*** Opening DATA FOR THE TASK ***

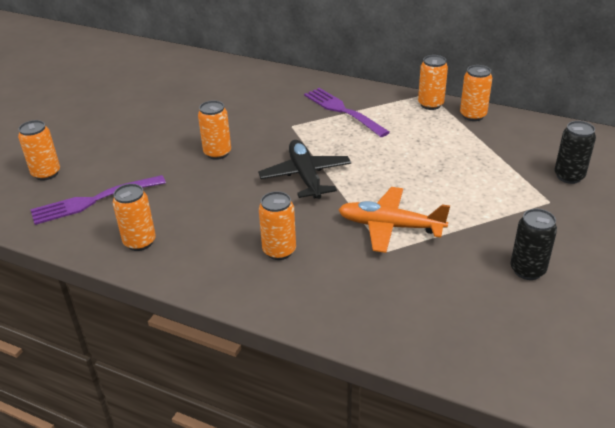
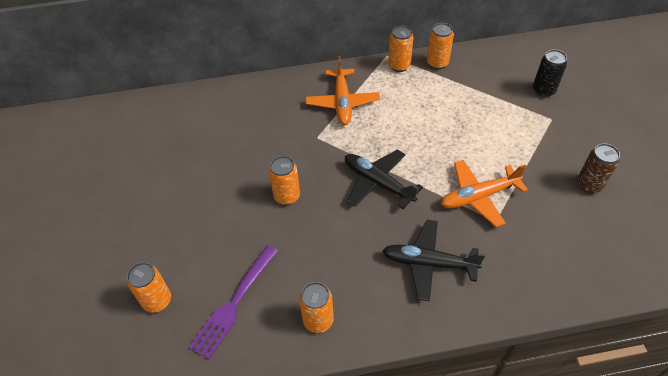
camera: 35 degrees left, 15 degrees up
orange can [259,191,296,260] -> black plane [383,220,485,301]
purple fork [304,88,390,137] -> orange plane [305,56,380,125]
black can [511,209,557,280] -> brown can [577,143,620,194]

*** Closing DATA FOR THE TASK ***
*** Opening DATA FOR THE TASK ***

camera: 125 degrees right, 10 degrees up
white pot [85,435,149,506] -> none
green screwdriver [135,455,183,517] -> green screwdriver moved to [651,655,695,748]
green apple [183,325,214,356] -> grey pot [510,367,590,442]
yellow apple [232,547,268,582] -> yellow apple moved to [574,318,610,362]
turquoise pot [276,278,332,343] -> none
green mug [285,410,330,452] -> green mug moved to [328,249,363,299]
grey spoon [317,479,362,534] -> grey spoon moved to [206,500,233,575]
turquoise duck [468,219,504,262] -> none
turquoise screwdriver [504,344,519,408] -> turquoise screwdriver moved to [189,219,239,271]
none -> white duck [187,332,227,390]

*** Closing DATA FOR THE TASK ***
*** Opening DATA FOR THE TASK ***

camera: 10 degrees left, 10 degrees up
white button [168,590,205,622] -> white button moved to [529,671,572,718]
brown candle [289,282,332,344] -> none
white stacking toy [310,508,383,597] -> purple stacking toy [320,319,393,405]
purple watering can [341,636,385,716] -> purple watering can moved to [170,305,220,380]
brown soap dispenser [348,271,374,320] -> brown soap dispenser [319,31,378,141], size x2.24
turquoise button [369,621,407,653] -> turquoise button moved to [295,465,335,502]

*** Closing DATA FOR THE TASK ***

## TASK GOAL
Above are the records; copy exactly the lines from the line with "turquoise pot [276,278,332,343] -> none" through the line with "turquoise duck [468,219,504,262] -> none", both included.

## ANSWER TO THE EXERCISE
turquoise pot [276,278,332,343] -> none
green mug [285,410,330,452] -> green mug moved to [328,249,363,299]
grey spoon [317,479,362,534] -> grey spoon moved to [206,500,233,575]
turquoise duck [468,219,504,262] -> none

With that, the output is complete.